** Prompt **
Without copying any picture, return all lines below exactly.

───── Provided entries ─────

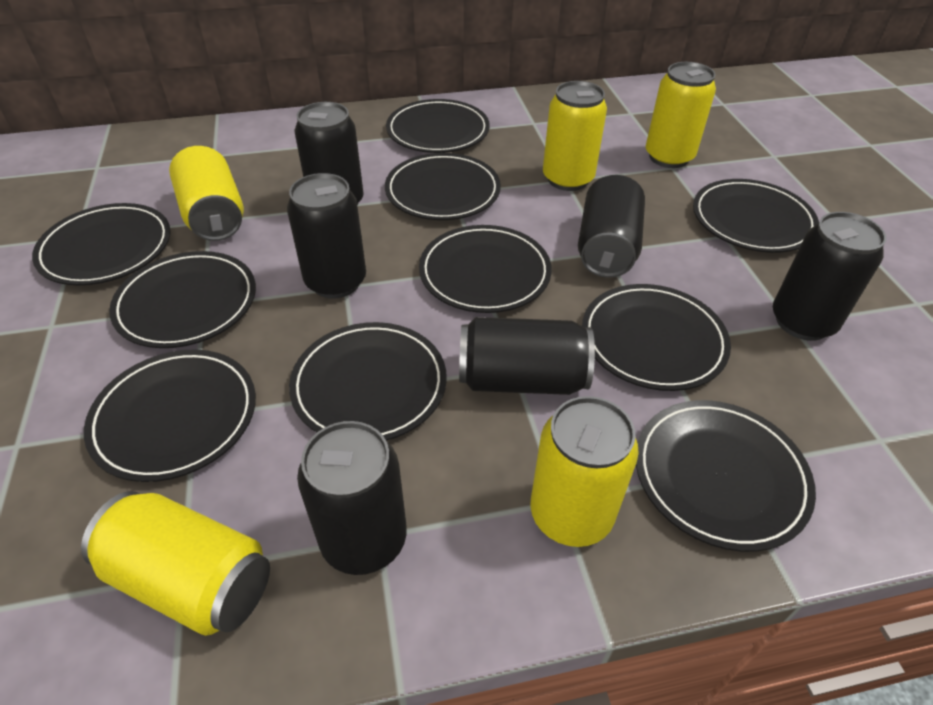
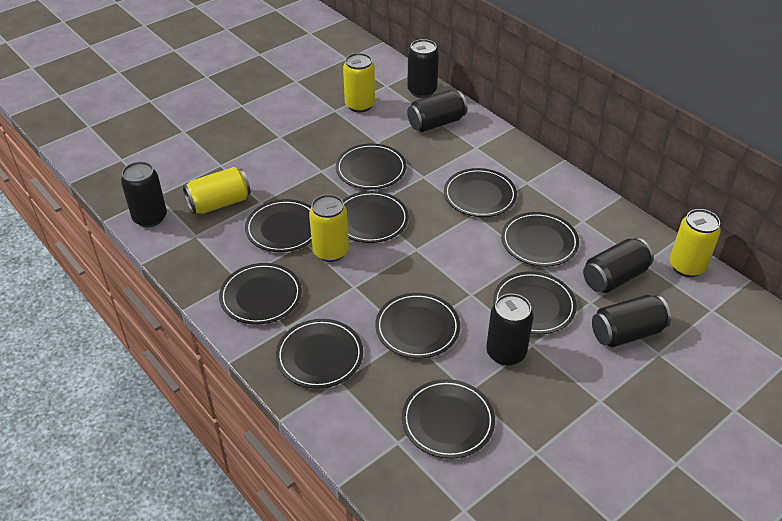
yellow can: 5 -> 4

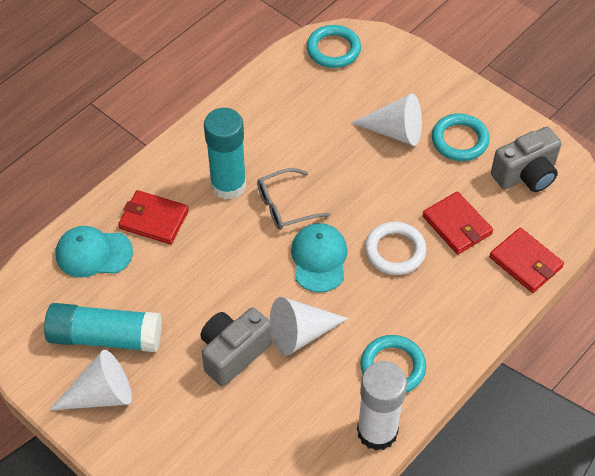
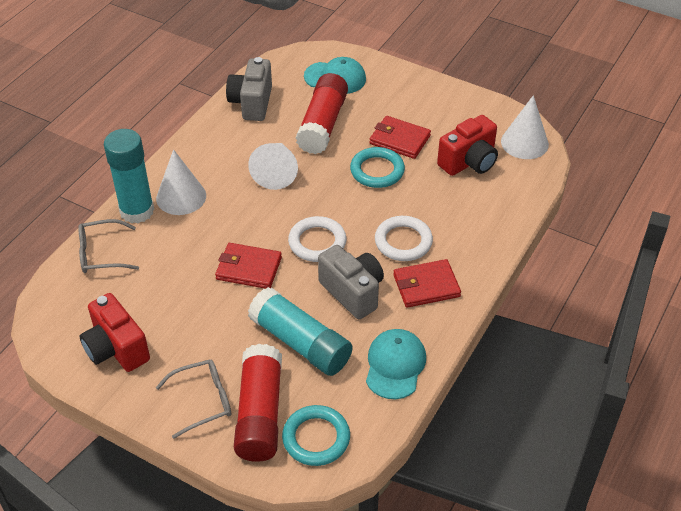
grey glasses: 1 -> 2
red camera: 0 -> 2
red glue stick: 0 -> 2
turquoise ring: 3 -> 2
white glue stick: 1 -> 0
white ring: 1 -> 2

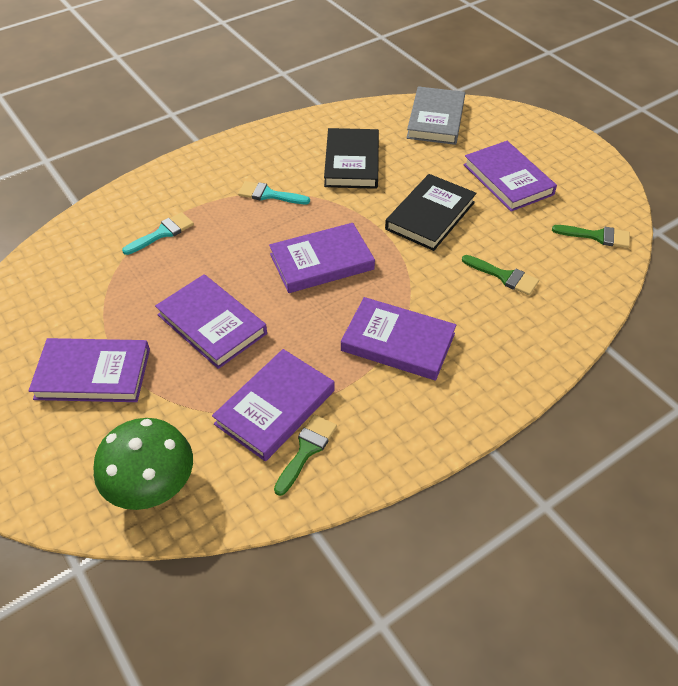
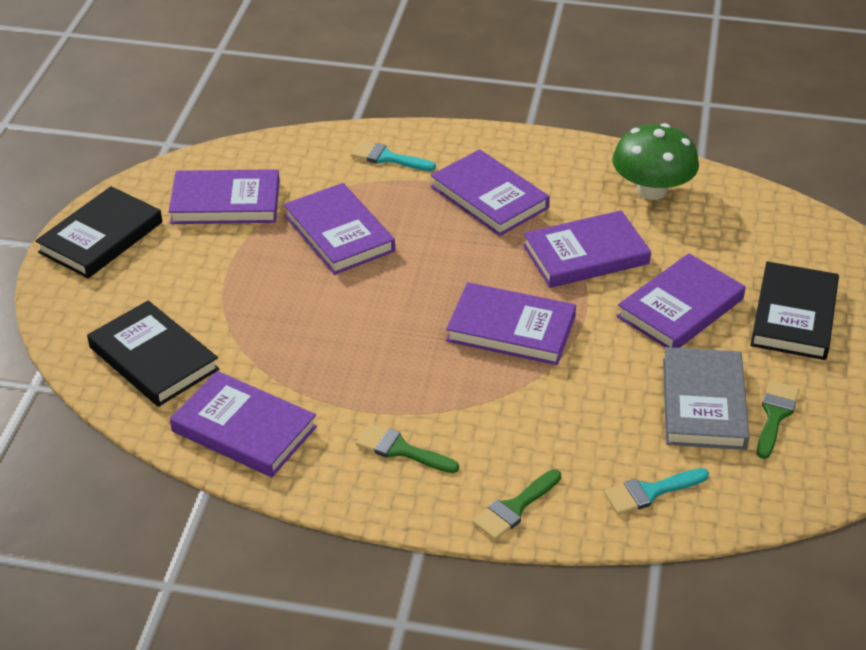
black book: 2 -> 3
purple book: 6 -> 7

─────

** Response to the exercise **
yellow can: 5 -> 4

grey glasses: 1 -> 2
red camera: 0 -> 2
red glue stick: 0 -> 2
turquoise ring: 3 -> 2
white glue stick: 1 -> 0
white ring: 1 -> 2

black book: 2 -> 3
purple book: 6 -> 7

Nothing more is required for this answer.